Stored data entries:
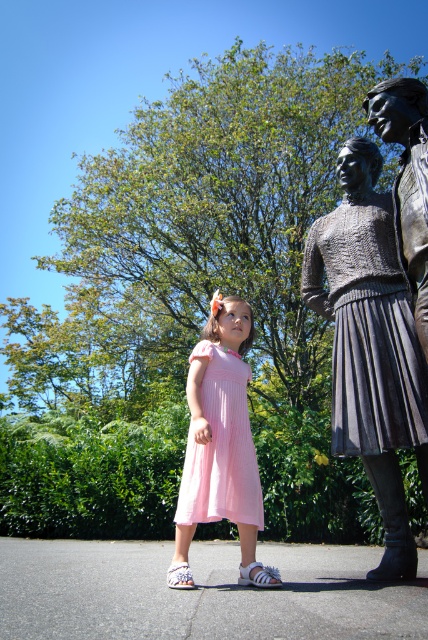
Who is shorter, bronze statue at right or pink pleated dress at center?

pink pleated dress at center is shorter.

Can you confirm if bronze statue at right is positioned above pink pleated dress at center?

Correct, bronze statue at right is located above pink pleated dress at center.

Which is in front, point (368, 232) or point (208, 506)?

Positioned in front is point (208, 506).

This screenshot has height=640, width=428. What are the coordinates of `bronze statue at right` in the screenshot? It's located at (371, 344).

Does point (232, 490) lie behind point (382, 138)?

That is True.

I want to click on pink pleated dress at center, so click(220, 448).

Where is `pink pleated dress at center`? pink pleated dress at center is located at coordinates (220, 448).

Between bronze statue at right and bronze statue at upper right, which one has more height?

Standing taller between the two is bronze statue at right.

Describe the element at coordinates (371, 344) in the screenshot. The image size is (428, 640). I see `bronze statue at right` at that location.

Does point (410, 422) come closer to viewer compared to point (416, 260)?

That is False.

Identify the location of bronze statue at right. Image resolution: width=428 pixels, height=640 pixels. (371, 344).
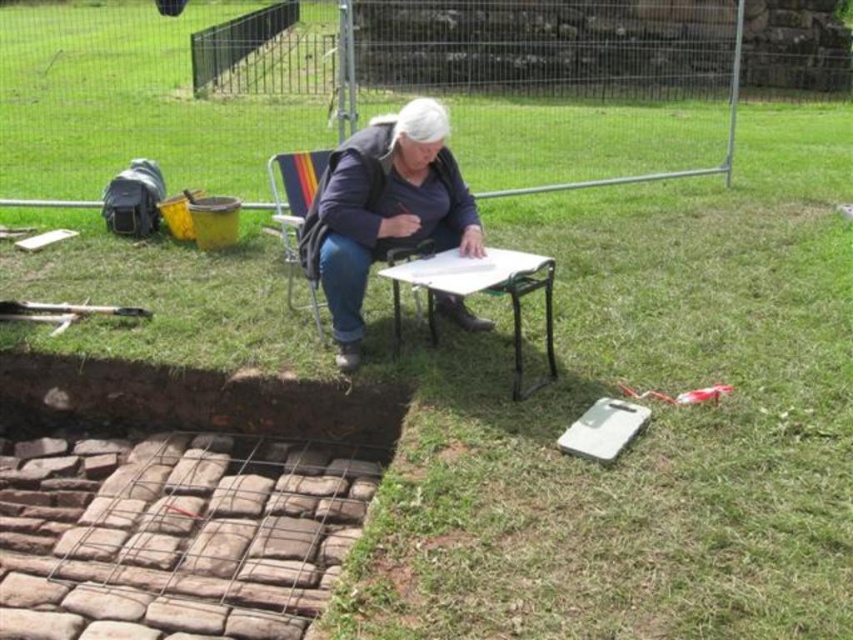
You are an archaeologist standing at the excavation site. You need to place a new marker at the exact center of the site. Where should you place it relative to the blue fabric jacket at center?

◆ **WORK TASK**: Show every line of the stored data entries above that contains the string "width". Case counts.

◆ **ANSWER BOX**:
This screenshot has height=640, width=428. What are the coordinates of `bronze statue at right` in the screenshot? It's located at (371, 344).
Identify the location of bronze statue at right. Image resolution: width=428 pixels, height=640 pixels. (371, 344).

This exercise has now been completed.